+++ PROVIDED RECORDS +++

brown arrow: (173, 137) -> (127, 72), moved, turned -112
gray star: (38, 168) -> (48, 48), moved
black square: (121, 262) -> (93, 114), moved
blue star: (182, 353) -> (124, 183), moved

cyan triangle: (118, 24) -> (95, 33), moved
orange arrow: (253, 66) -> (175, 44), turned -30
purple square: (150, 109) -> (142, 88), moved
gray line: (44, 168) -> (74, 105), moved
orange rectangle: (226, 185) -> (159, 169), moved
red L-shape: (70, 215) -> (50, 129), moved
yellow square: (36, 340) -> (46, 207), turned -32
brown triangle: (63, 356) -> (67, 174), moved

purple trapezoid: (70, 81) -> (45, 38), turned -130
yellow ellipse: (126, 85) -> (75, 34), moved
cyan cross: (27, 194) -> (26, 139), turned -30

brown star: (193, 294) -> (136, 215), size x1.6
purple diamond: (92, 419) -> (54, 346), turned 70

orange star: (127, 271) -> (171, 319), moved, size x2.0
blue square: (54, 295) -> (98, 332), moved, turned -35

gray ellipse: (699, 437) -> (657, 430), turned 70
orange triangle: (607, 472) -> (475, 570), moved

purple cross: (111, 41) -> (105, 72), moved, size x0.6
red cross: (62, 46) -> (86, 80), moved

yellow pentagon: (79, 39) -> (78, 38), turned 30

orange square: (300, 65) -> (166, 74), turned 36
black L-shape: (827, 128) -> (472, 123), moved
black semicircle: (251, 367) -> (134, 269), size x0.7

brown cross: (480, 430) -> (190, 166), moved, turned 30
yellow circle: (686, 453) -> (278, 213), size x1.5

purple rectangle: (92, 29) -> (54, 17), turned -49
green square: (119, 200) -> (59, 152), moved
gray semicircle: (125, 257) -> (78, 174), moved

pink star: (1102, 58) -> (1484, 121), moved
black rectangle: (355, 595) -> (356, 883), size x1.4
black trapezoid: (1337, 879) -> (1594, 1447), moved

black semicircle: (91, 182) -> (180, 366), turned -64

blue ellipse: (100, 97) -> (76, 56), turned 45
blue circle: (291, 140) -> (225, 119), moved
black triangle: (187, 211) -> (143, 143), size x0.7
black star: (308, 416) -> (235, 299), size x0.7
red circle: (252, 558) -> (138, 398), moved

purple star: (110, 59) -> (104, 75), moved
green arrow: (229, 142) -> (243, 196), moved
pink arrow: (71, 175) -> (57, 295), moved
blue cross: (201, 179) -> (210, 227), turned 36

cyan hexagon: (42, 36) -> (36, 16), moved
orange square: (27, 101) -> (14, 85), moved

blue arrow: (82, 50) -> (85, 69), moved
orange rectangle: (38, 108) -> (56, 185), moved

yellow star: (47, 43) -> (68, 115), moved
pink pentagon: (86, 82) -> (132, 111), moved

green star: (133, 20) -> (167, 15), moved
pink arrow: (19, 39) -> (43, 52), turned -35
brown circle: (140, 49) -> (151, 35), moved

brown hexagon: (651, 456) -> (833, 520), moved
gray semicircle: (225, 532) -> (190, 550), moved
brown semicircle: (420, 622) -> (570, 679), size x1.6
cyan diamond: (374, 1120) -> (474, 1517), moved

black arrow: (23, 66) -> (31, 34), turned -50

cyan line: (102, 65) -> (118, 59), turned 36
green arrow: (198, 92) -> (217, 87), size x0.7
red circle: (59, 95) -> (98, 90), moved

+++

Write out, without alteration, the line that contains "yellow star: (47, 43) -> (68, 115), moved" and all subsequent lines down to the end of the data above.

yellow star: (47, 43) -> (68, 115), moved
pink pentagon: (86, 82) -> (132, 111), moved

green star: (133, 20) -> (167, 15), moved
pink arrow: (19, 39) -> (43, 52), turned -35
brown circle: (140, 49) -> (151, 35), moved

brown hexagon: (651, 456) -> (833, 520), moved
gray semicircle: (225, 532) -> (190, 550), moved
brown semicircle: (420, 622) -> (570, 679), size x1.6
cyan diamond: (374, 1120) -> (474, 1517), moved

black arrow: (23, 66) -> (31, 34), turned -50

cyan line: (102, 65) -> (118, 59), turned 36
green arrow: (198, 92) -> (217, 87), size x0.7
red circle: (59, 95) -> (98, 90), moved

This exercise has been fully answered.